(MATERIAL PROVIDED Opens)
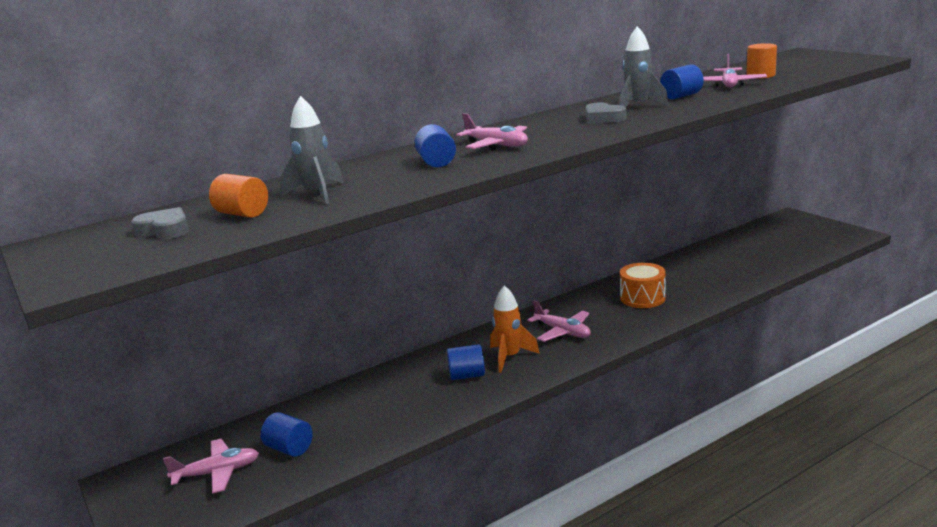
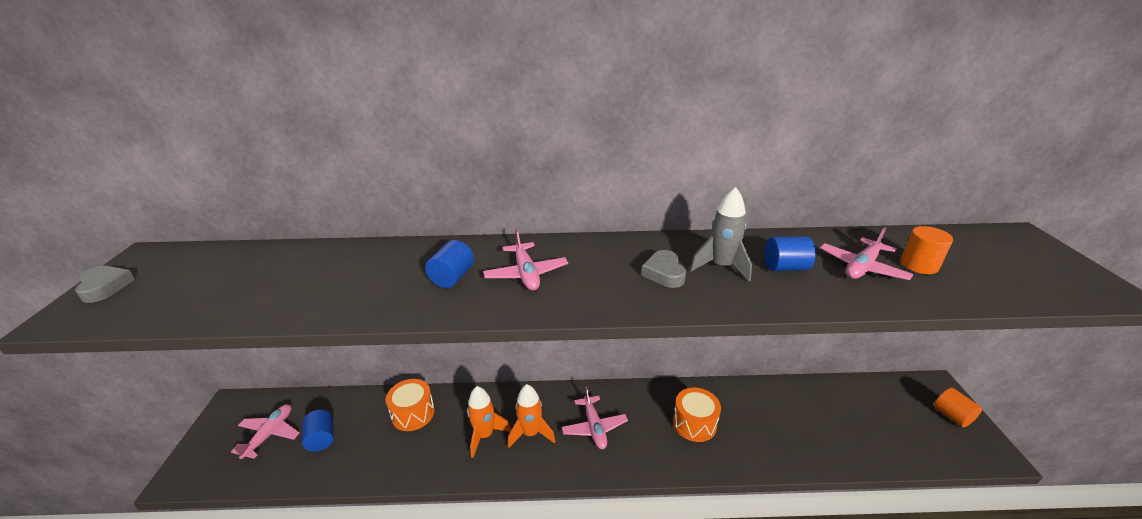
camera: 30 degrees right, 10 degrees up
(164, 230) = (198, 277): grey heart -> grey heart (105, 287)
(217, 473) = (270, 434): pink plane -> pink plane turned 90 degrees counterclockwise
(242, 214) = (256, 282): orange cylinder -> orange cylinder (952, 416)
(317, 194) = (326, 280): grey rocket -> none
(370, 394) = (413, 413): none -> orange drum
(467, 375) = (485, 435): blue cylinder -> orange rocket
(MATERIAL PROVIDED Closes)
(MATERIAL PROVIDED Opens)
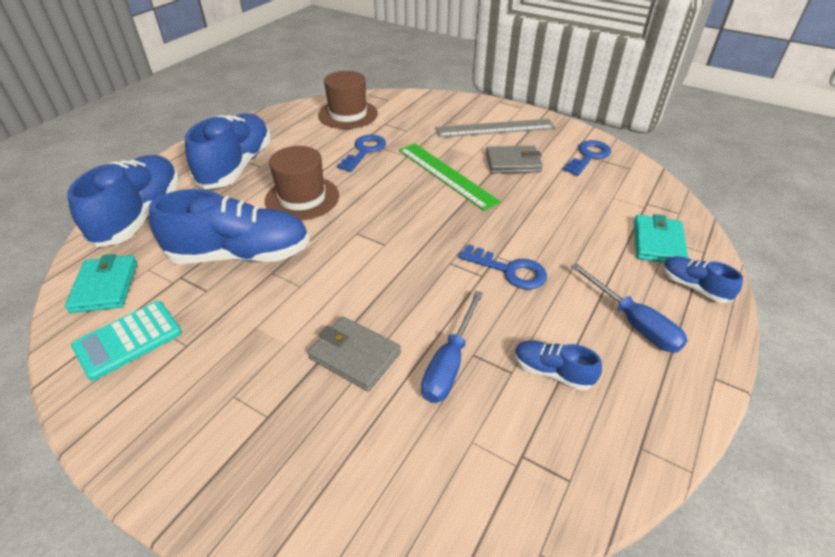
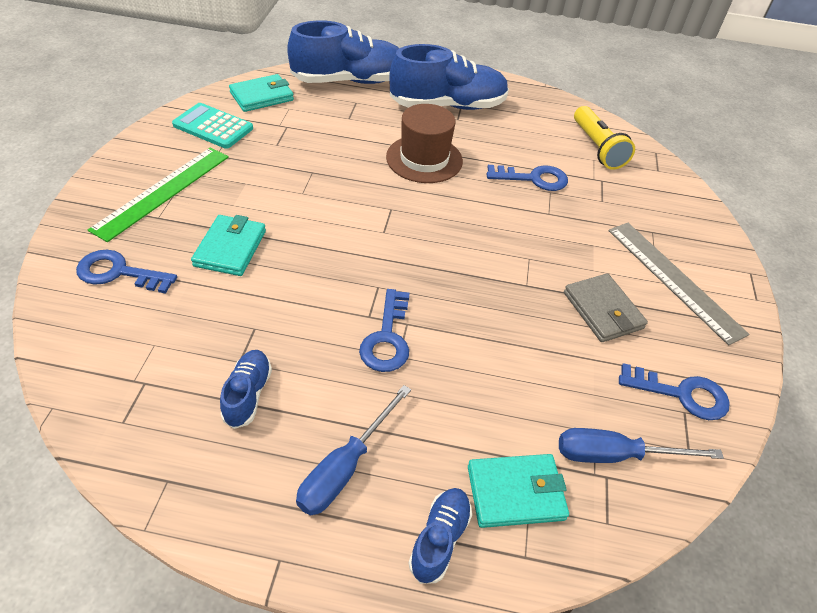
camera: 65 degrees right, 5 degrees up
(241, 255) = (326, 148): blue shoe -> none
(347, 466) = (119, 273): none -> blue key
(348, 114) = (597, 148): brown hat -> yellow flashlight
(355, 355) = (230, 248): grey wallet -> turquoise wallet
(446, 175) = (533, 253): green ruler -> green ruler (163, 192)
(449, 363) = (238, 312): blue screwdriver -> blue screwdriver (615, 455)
(MATERIAL PROVIDED Closes)
(MATERIAL PROVIDED Opens)
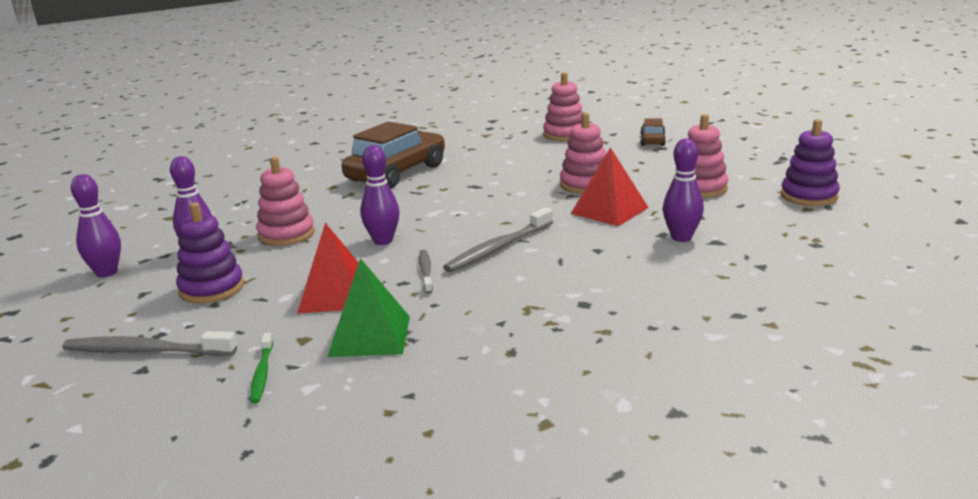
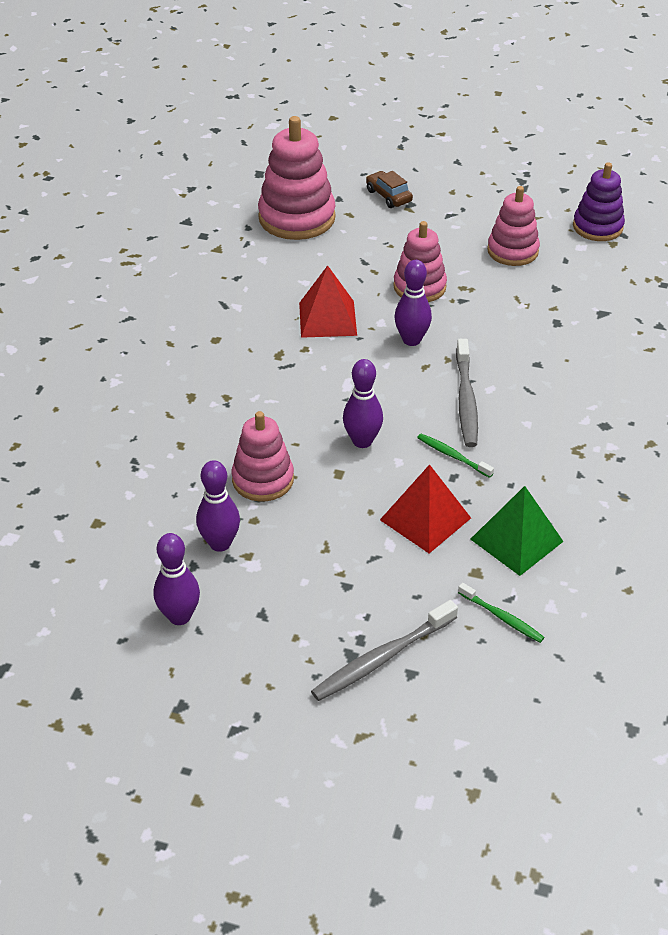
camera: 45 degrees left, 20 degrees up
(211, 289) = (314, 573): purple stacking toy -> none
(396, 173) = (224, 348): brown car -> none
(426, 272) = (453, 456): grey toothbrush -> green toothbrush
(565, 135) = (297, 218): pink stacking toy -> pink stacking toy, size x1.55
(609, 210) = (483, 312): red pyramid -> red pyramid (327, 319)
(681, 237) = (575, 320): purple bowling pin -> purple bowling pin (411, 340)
(MATERIAL PROVIDED Closes)
-- AIM OF THE EXERCISE --
Return exactly the lines above from the line that has "camera: 30 degrees right, 10 degrees up" through the line that has "(467, 375) = (485, 435): blue", inclusive, and nothing else.

-- RESPONSE TO THE EXERCISE --
camera: 30 degrees right, 10 degrees up
(164, 230) = (198, 277): grey heart -> grey heart (105, 287)
(217, 473) = (270, 434): pink plane -> pink plane turned 90 degrees counterclockwise
(242, 214) = (256, 282): orange cylinder -> orange cylinder (952, 416)
(317, 194) = (326, 280): grey rocket -> none
(370, 394) = (413, 413): none -> orange drum
(467, 375) = (485, 435): blue cylinder -> orange rocket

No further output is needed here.